--- Start of Provided material ---

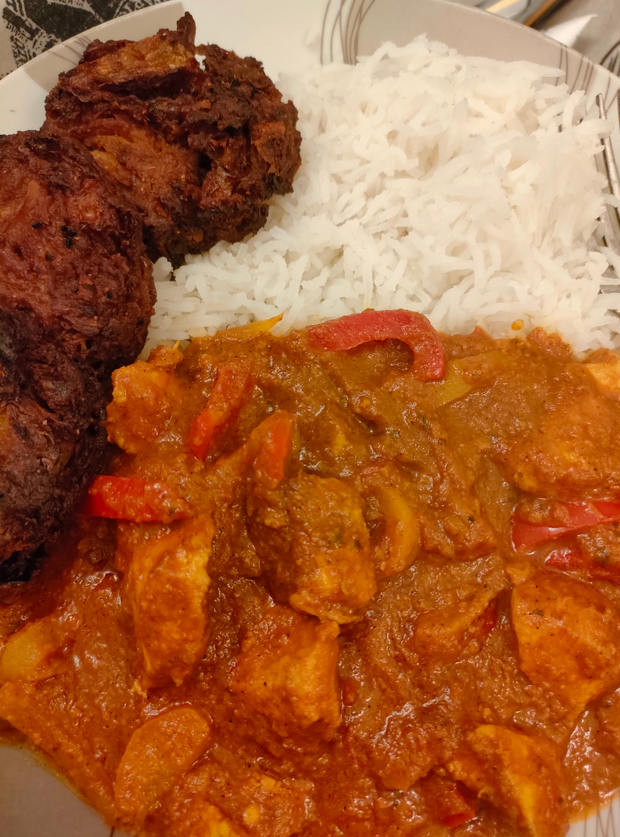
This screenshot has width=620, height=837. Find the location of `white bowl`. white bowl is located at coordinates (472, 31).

--- End of Provided material ---
--- Start of Provided material ---

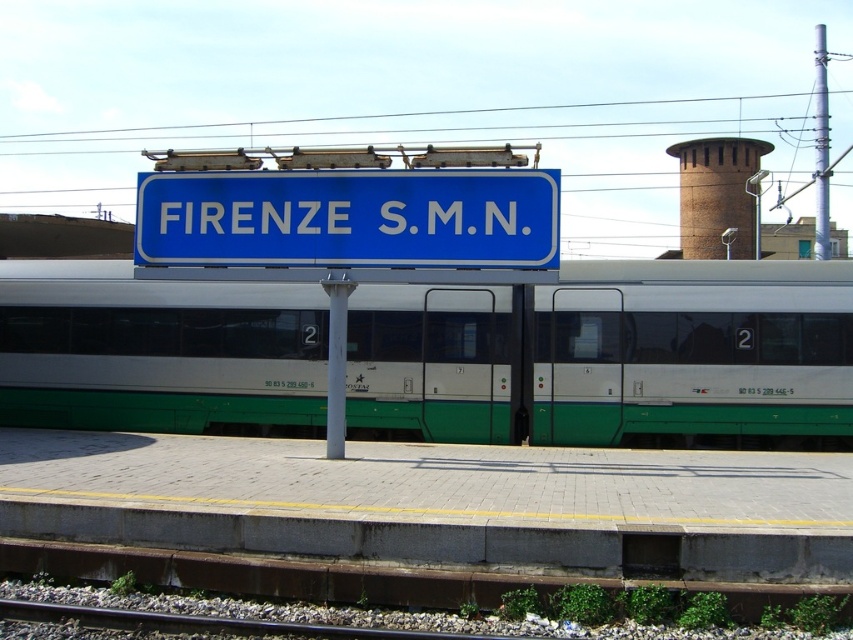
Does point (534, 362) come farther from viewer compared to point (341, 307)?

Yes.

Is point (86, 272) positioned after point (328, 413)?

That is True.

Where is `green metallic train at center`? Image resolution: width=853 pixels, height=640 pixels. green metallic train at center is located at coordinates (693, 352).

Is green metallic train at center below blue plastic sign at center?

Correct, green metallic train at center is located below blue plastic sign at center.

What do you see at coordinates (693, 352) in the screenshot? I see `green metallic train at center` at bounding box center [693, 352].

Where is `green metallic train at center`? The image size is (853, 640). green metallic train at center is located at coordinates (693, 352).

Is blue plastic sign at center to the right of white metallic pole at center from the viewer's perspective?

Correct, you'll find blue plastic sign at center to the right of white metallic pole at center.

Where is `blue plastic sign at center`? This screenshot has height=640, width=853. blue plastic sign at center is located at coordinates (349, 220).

--- End of Provided material ---
--- Start of Provided material ---

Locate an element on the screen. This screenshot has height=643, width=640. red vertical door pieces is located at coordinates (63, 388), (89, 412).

--- End of Provided material ---

◆ Your task ◆
Reproduce the lines starting with the one that contains "Is blue plastic" and continuing through the one that contains "coordinates (349, 220).", keeping both of those lines.

◆ Problem solution ◆
Is blue plastic sign at center to the right of white metallic pole at center from the viewer's perspective?

Correct, you'll find blue plastic sign at center to the right of white metallic pole at center.

Where is `blue plastic sign at center`? This screenshot has height=640, width=853. blue plastic sign at center is located at coordinates (349, 220).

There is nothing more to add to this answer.